### [Task instructions]
Copy out all the lines of the data that hold the word "Klebestift".

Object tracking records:
= = = = = = =

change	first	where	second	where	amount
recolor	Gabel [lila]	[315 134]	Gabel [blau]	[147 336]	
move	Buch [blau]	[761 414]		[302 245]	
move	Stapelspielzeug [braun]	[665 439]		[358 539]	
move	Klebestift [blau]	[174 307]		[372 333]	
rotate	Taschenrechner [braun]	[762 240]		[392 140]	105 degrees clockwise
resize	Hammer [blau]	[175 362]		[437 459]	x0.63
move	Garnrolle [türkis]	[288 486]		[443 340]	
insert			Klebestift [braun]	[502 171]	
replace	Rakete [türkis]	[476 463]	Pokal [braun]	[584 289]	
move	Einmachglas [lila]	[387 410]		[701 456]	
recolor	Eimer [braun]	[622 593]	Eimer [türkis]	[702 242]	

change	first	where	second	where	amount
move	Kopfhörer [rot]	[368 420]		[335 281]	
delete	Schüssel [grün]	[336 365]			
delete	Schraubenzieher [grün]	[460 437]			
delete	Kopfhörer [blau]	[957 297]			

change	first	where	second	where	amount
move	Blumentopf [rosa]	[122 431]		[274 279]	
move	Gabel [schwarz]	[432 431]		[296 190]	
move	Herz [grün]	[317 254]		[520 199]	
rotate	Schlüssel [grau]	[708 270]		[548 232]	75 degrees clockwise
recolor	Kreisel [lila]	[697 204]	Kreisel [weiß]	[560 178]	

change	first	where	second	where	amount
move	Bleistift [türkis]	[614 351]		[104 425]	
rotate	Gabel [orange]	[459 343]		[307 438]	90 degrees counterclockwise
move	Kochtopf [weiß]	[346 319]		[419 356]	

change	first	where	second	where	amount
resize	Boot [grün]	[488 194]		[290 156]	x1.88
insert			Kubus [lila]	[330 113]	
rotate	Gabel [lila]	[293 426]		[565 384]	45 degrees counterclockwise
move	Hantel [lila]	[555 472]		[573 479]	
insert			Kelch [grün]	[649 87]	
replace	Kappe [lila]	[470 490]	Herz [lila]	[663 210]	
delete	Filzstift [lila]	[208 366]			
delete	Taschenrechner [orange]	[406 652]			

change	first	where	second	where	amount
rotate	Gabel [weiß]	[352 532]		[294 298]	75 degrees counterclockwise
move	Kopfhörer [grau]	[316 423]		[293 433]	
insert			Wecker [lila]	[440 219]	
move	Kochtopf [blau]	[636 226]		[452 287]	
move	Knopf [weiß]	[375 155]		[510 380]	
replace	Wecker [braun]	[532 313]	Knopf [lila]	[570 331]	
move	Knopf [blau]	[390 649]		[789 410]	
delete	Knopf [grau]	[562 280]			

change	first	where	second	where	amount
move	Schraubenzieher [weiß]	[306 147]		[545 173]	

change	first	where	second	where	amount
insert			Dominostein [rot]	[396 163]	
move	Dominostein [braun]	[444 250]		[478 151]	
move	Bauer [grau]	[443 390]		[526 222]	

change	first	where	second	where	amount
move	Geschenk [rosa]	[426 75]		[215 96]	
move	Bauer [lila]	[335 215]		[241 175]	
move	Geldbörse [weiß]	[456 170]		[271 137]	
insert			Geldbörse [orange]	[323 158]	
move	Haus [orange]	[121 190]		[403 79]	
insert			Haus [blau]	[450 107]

= = = = = = =

### [Answer to this task]
move	Klebestift [blau]	[174 307]		[372 333]	
insert			Klebestift [braun]	[502 171]	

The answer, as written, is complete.